## About this exercise
Copy nothing but the lines below, from the one with "green 1x2 plate [118,209,202,279]" through the one with "tan 1x1 brick [630,115,726,238] -> none", exactly as written; no pictures should appear.

## Materials provided
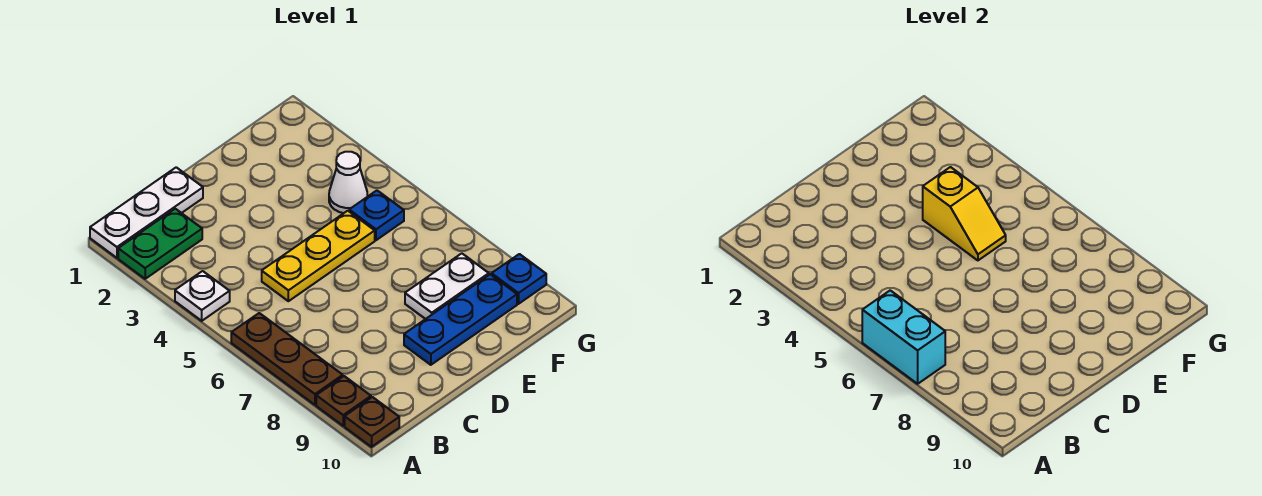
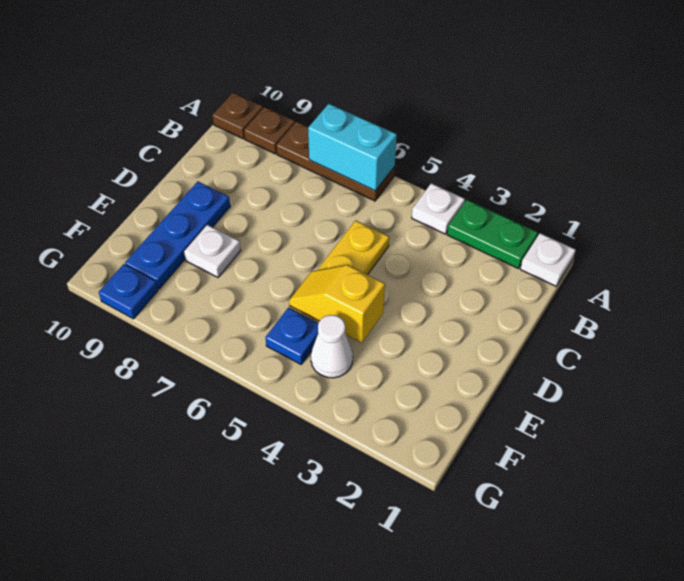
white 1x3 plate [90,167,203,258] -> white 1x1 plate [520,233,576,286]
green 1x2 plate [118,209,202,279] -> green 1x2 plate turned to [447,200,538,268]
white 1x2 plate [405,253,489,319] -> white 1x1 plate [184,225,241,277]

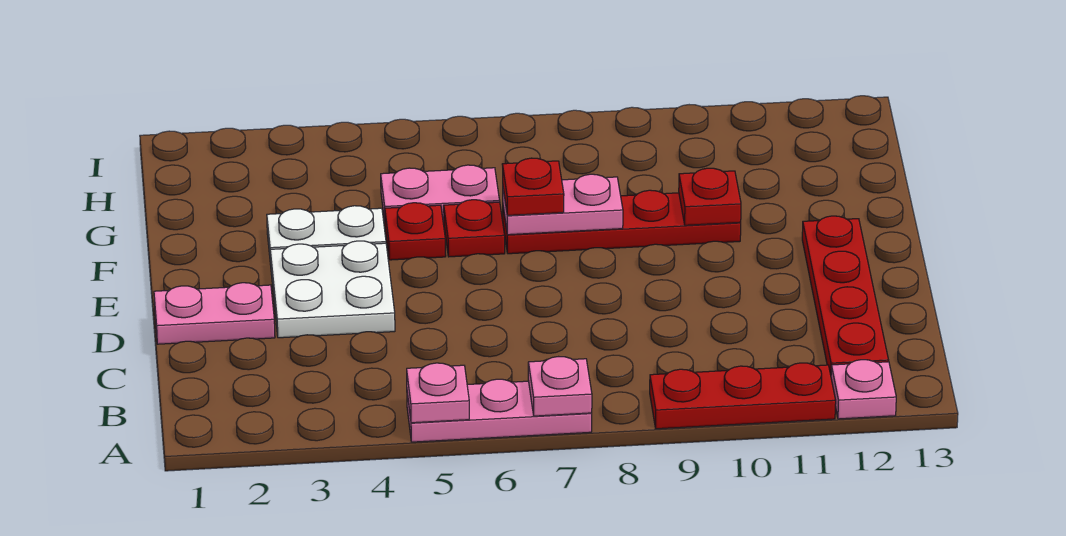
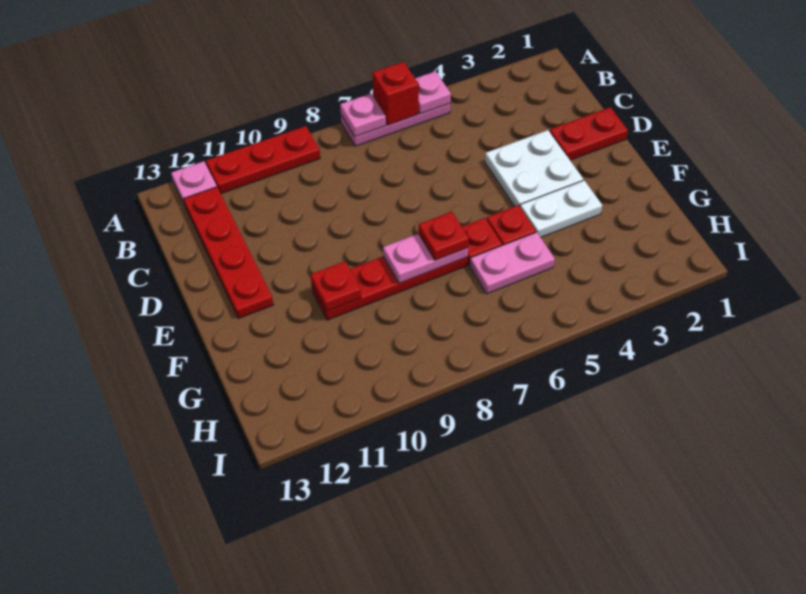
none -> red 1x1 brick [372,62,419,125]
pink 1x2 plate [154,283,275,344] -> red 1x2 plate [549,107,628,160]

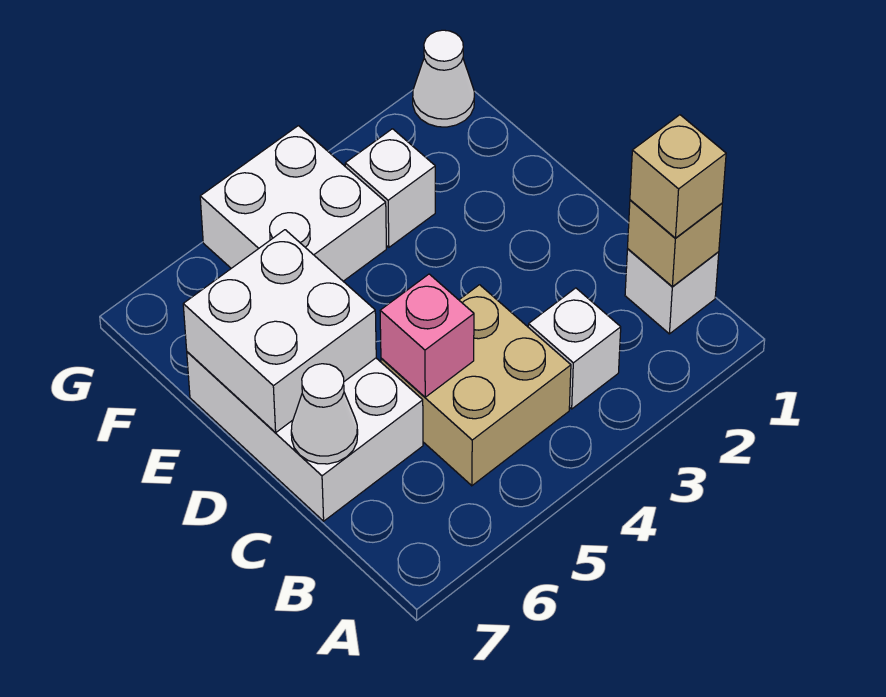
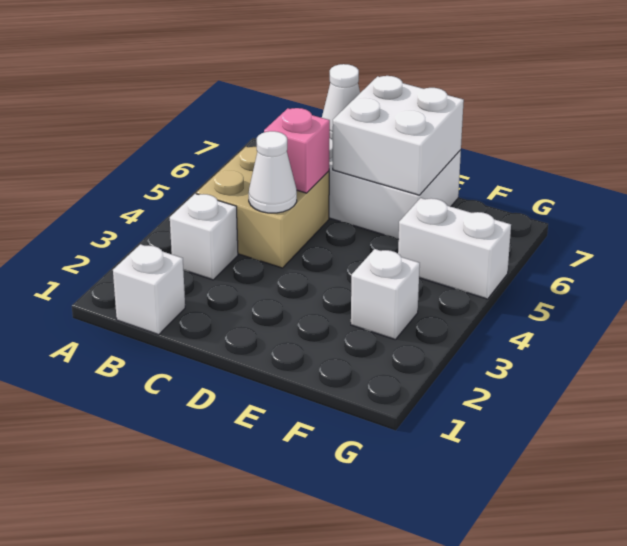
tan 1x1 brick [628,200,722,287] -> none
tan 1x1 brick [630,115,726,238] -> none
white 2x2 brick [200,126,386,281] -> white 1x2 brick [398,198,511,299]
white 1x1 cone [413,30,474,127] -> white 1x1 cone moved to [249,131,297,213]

## Solution to this exercise
green 1x2 plate [118,209,202,279] -> green 1x2 plate turned to [447,200,538,268]
white 1x2 plate [405,253,489,319] -> white 1x1 plate [184,225,241,277]

none -> red 1x1 brick [372,62,419,125]
pink 1x2 plate [154,283,275,344] -> red 1x2 plate [549,107,628,160]

tan 1x1 brick [628,200,722,287] -> none
tan 1x1 brick [630,115,726,238] -> none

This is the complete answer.